**DATA SHOWN**
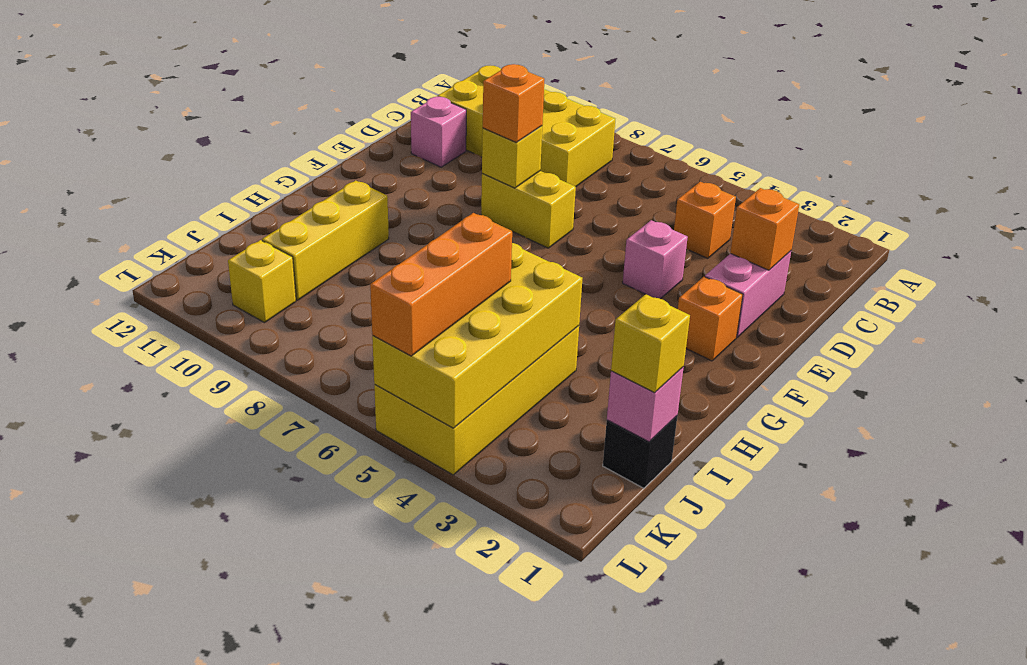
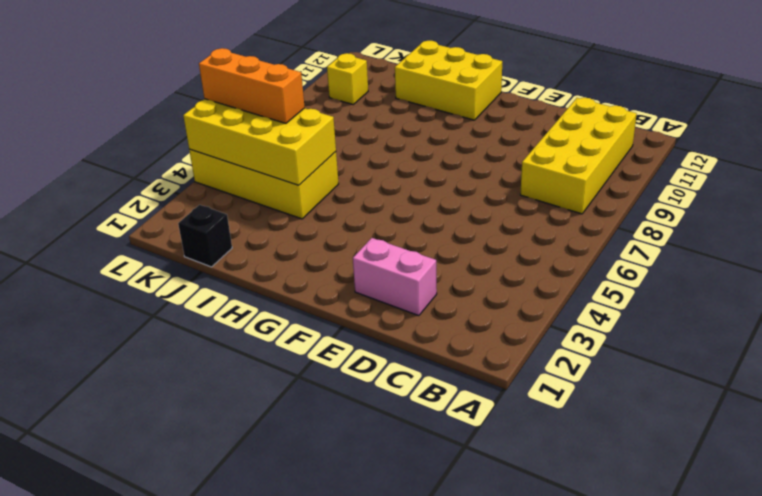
yellow brick G11:I12 level 1 -> none
none -> orange brick C4 level 1
none -> pink brick D11 level 1
none -> pink brick E4 level 1

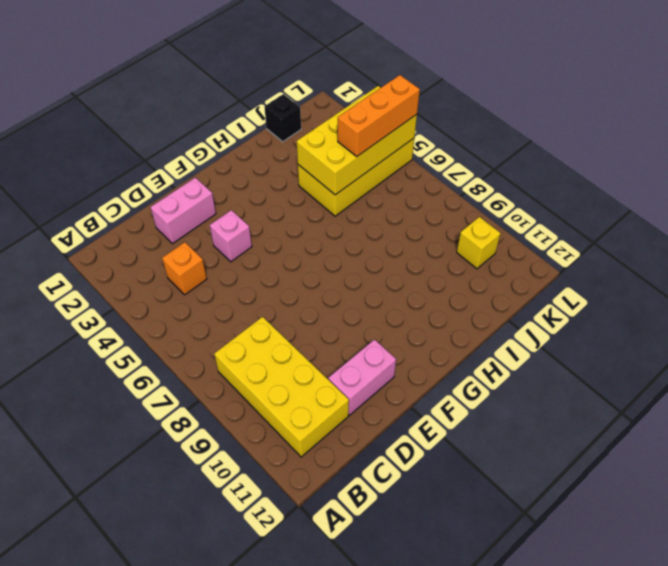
pink brick D11:E11 level 1 -> pink brick D11 level 1
none -> yellow brick E7:E8 level 1
none -> orange brick F2 level 1
none -> yellow brick H10:J10 level 1

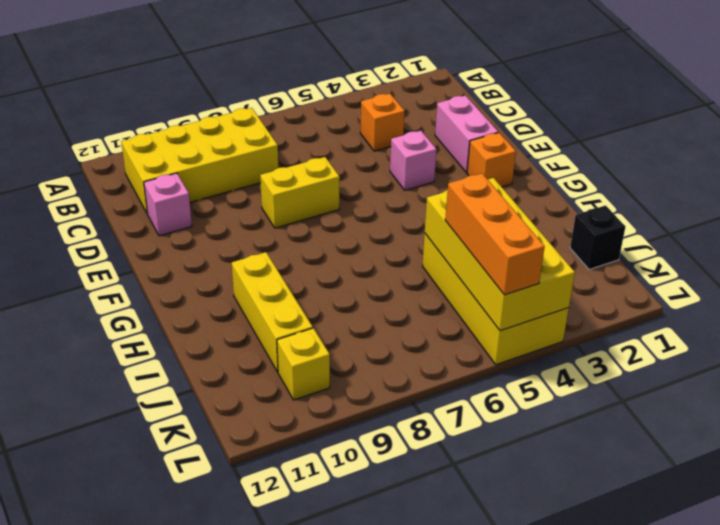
none -> orange brick D2 level 2
none -> yellow brick E8 level 2
none -> pink brick J1 level 2

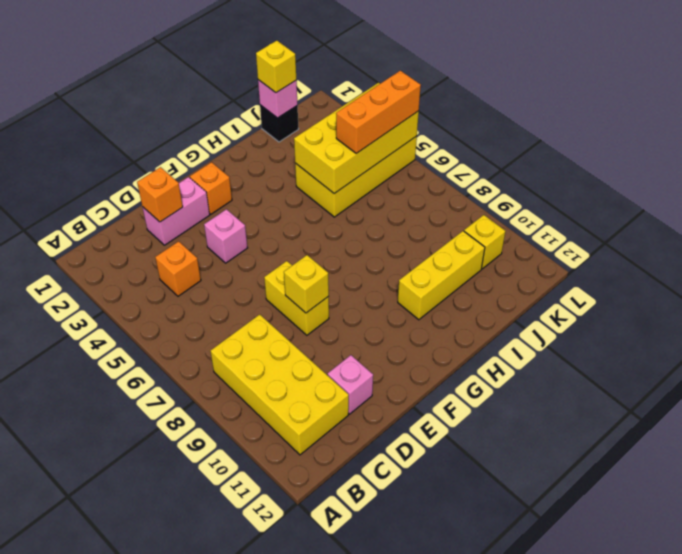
none -> orange brick E8 level 3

**ACTIVITY**
From the material above, copy every line that has the word "yellow" in it.

**ANSWER SPACE**
yellow brick G11:I12 level 1 -> none
none -> yellow brick E7:E8 level 1
none -> yellow brick H10:J10 level 1
none -> yellow brick E8 level 2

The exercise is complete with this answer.